▸ Work task
Reproduce the listing that follows character for character, excluding its pictures.

▸ Provided data

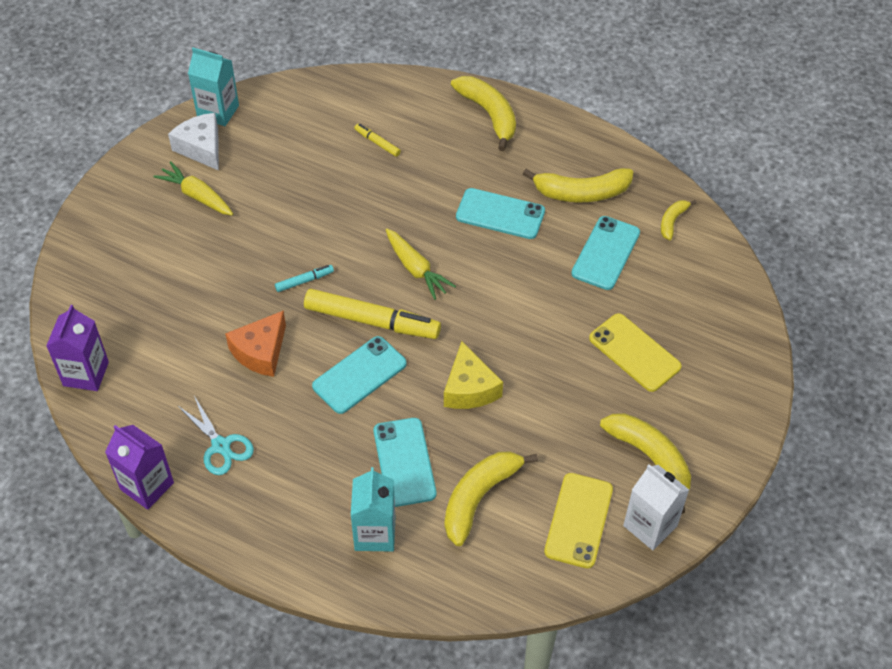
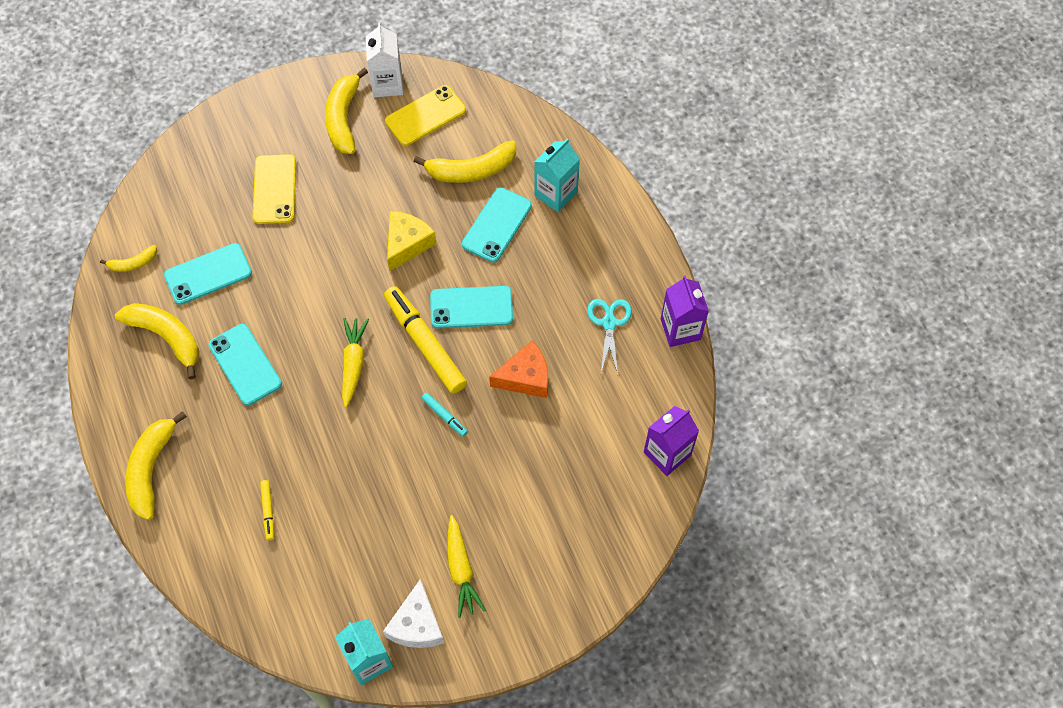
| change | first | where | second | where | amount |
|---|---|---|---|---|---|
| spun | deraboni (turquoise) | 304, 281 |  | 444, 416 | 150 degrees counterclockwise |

▸ Response area
| change | first | where | second | where | amount |
|---|---|---|---|---|---|
| spun | deraboni (turquoise) | 304, 281 |  | 444, 416 | 150 degrees counterclockwise |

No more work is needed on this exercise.